WORK TASK: Keep to one stretch of the data below, the lines from the one with "pink calculator: 8 -> 6" up to and including the one with "yellow tape: 4 -> 6", and return that stretch exactly.

PROVIDED RECORDS:
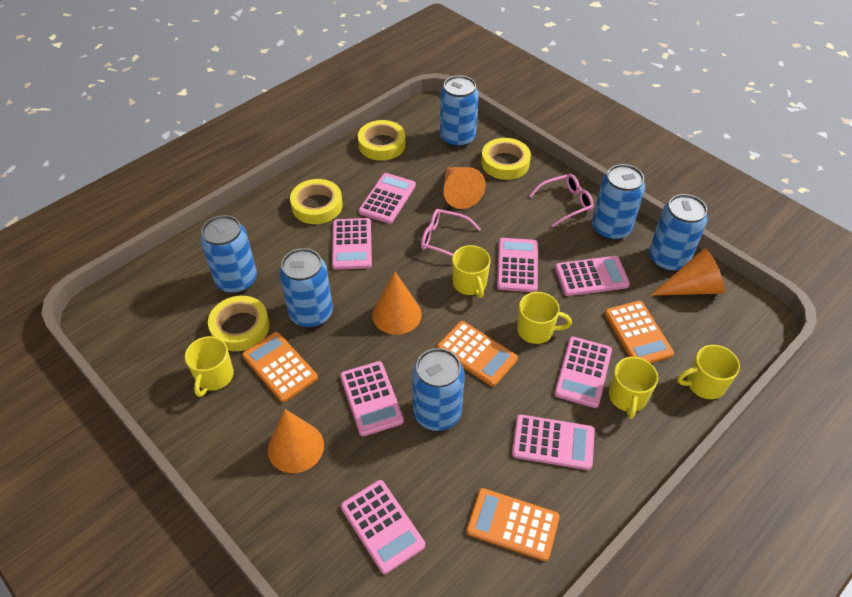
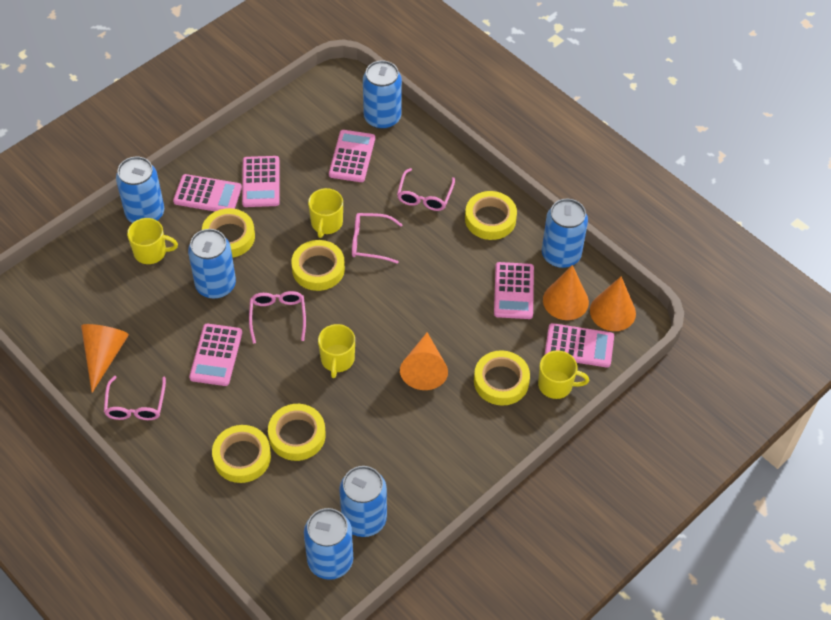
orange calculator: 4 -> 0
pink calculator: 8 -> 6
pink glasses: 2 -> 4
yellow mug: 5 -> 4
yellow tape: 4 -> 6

...

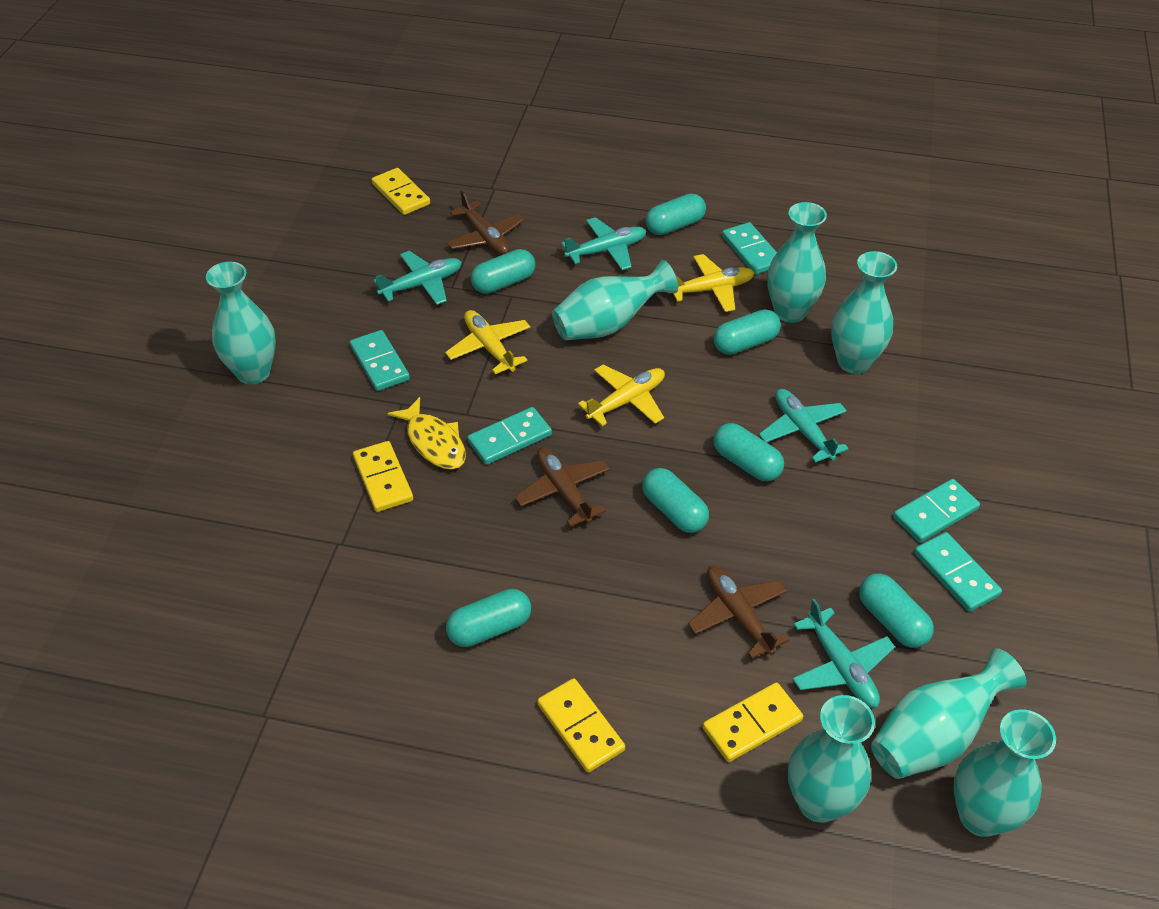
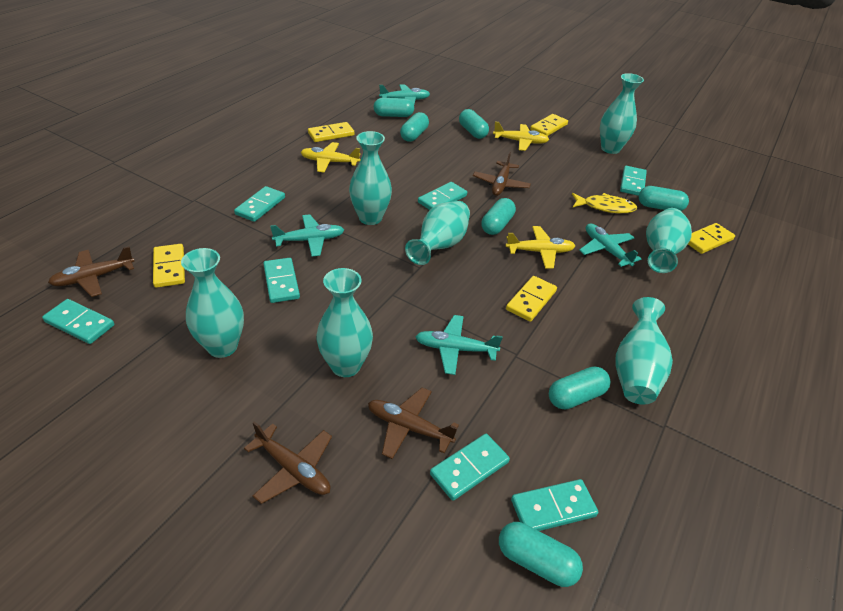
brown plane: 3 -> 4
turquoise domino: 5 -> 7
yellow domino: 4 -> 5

EXERCISE RESPONSE:
pink calculator: 8 -> 6
pink glasses: 2 -> 4
yellow mug: 5 -> 4
yellow tape: 4 -> 6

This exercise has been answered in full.